---------- Records supplied

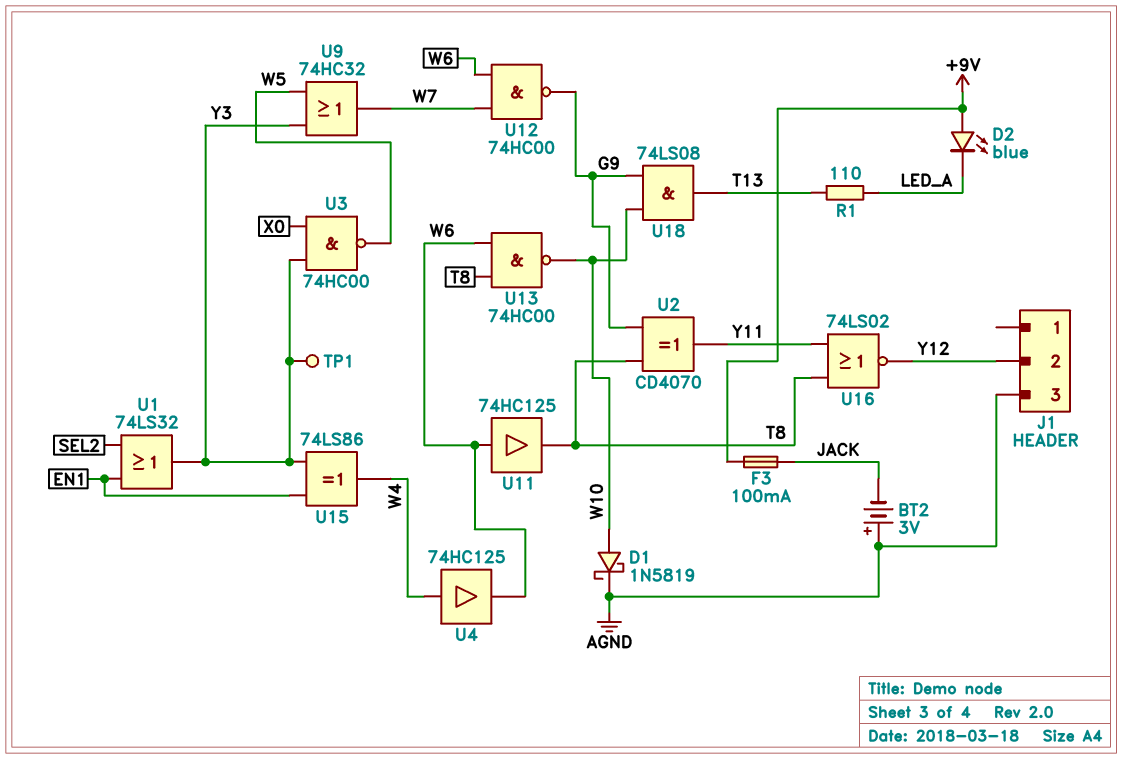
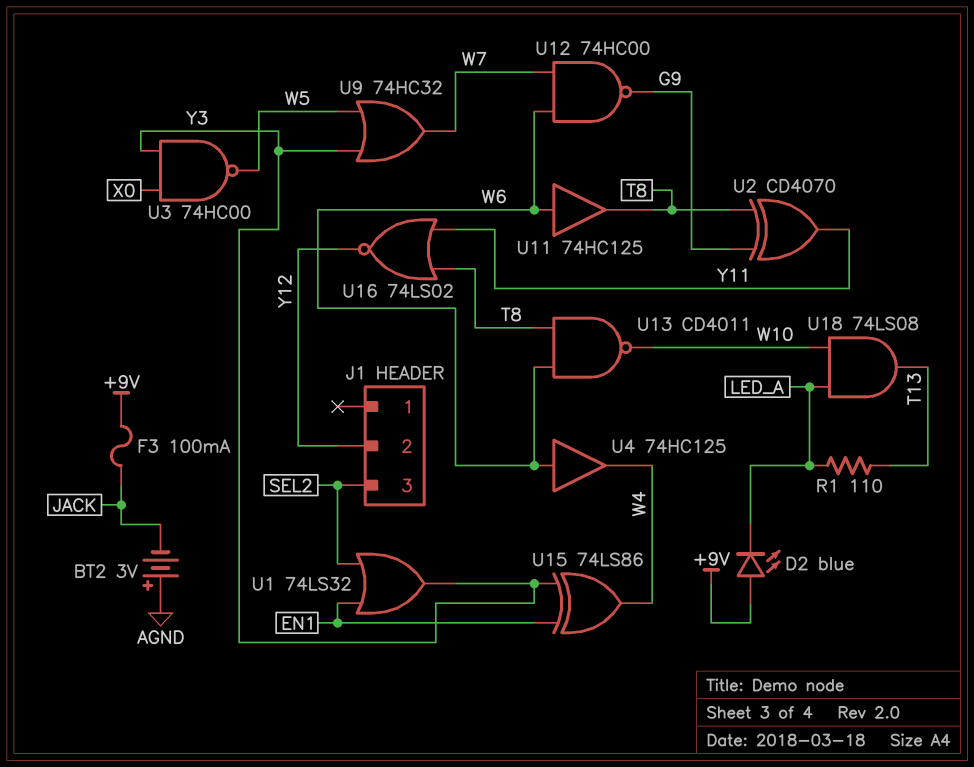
D1: schottky 1N5819 (A W10, K AGND) -> none
J1 pin 3: AGND -> SEL2
TP1: test point (Y3) -> none
U4: buffer 74HC125 (in W4, out W6) -> buffer 74HC125 (in W6, out W4)
U13: NAND 74HC00 (in T8, in W6, out W10) -> NAND CD4011 (in T8, in W6, out W10)
U18: AND 74LS08 (in G9, in W10, out T13) -> AND 74LS08 (in LED_A, in W10, out T13)

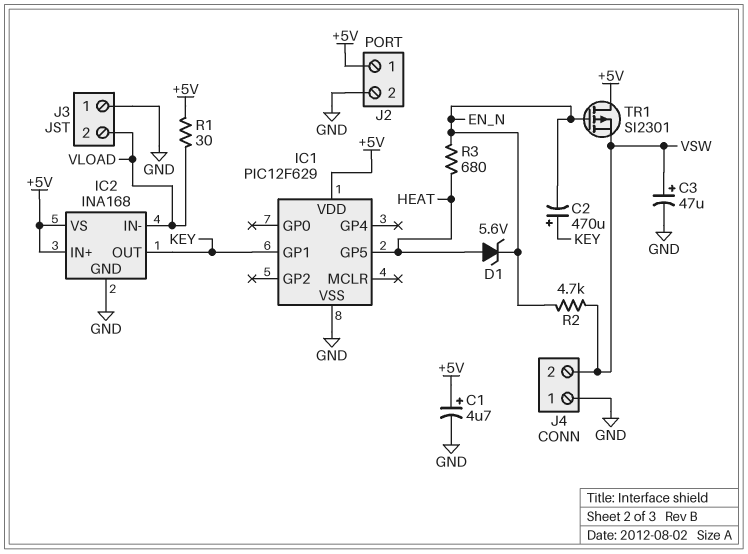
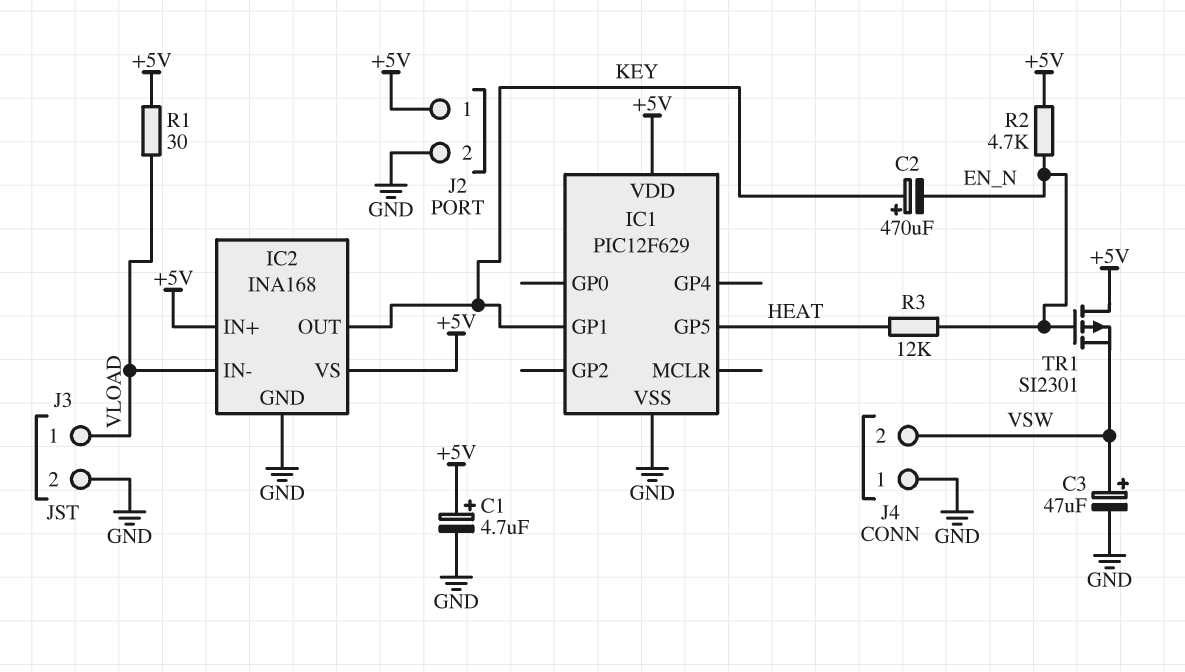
D1: zener 5.6V (A HEAT, K EN_N) -> none
J3 pin 1: GND -> VLOAD
J3 pin 2: VLOAD -> GND
R2: 4.7k (EN_N, VSW) -> 4.7k (+5V, EN_N)
R3: 680 (EN_N, HEAT) -> 12k (EN_N, HEAT)

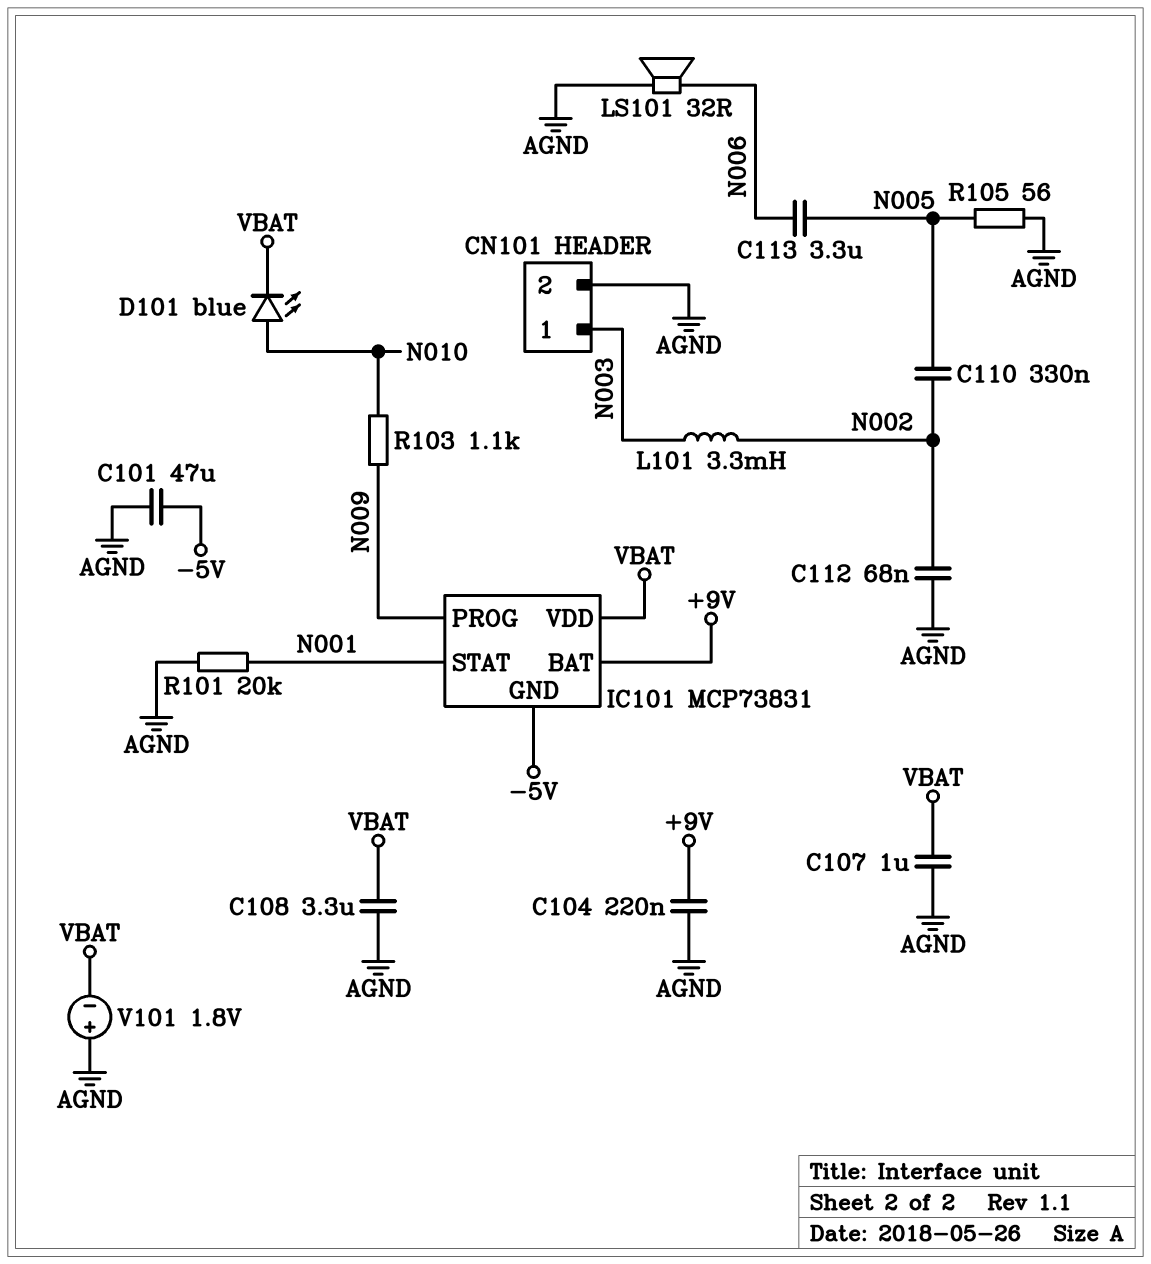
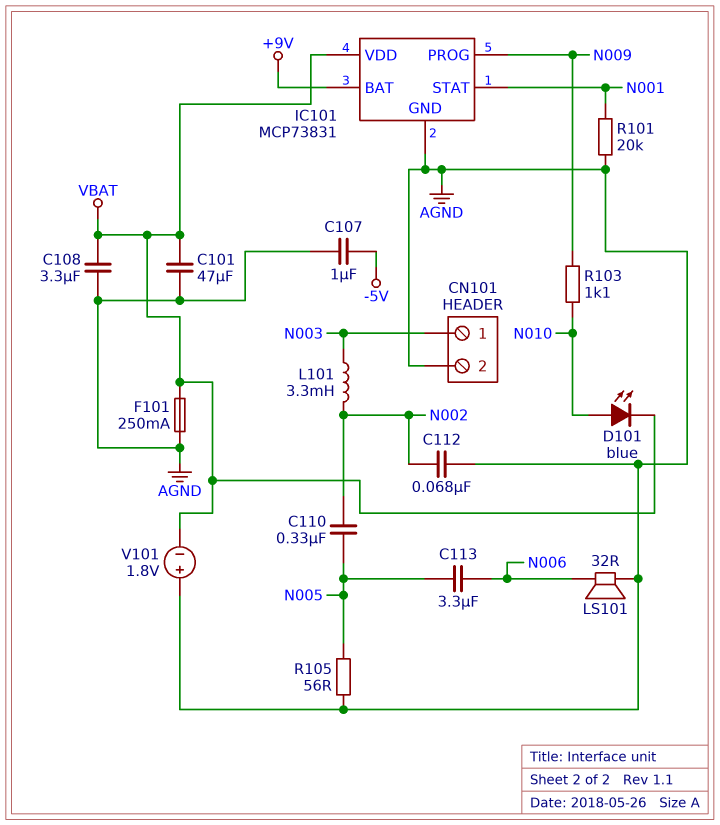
C101: 47uF (-5V, AGND) -> 47uF (AGND, VBAT)
C104: 220nF (+9V, AGND) -> none
C107: 1uF (AGND, VBAT) -> 1uF (-5V, AGND)
F101: none -> 250mA (AGND, VBAT)
IC101 pin GND: -5V -> AGND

--------------------

**Directions for this task**
Could you repeat, exactly and with nothing else, the lines from the first line of the records through the line containing "C107: 1uF (AGND, VBAT) -> 1uF (-5V, AGND)"? Leave out the pictures.

**Worked solution**
D1: schottky 1N5819 (A W10, K AGND) -> none
J1 pin 3: AGND -> SEL2
TP1: test point (Y3) -> none
U4: buffer 74HC125 (in W4, out W6) -> buffer 74HC125 (in W6, out W4)
U13: NAND 74HC00 (in T8, in W6, out W10) -> NAND CD4011 (in T8, in W6, out W10)
U18: AND 74LS08 (in G9, in W10, out T13) -> AND 74LS08 (in LED_A, in W10, out T13)

D1: zener 5.6V (A HEAT, K EN_N) -> none
J3 pin 1: GND -> VLOAD
J3 pin 2: VLOAD -> GND
R2: 4.7k (EN_N, VSW) -> 4.7k (+5V, EN_N)
R3: 680 (EN_N, HEAT) -> 12k (EN_N, HEAT)

C101: 47uF (-5V, AGND) -> 47uF (AGND, VBAT)
C104: 220nF (+9V, AGND) -> none
C107: 1uF (AGND, VBAT) -> 1uF (-5V, AGND)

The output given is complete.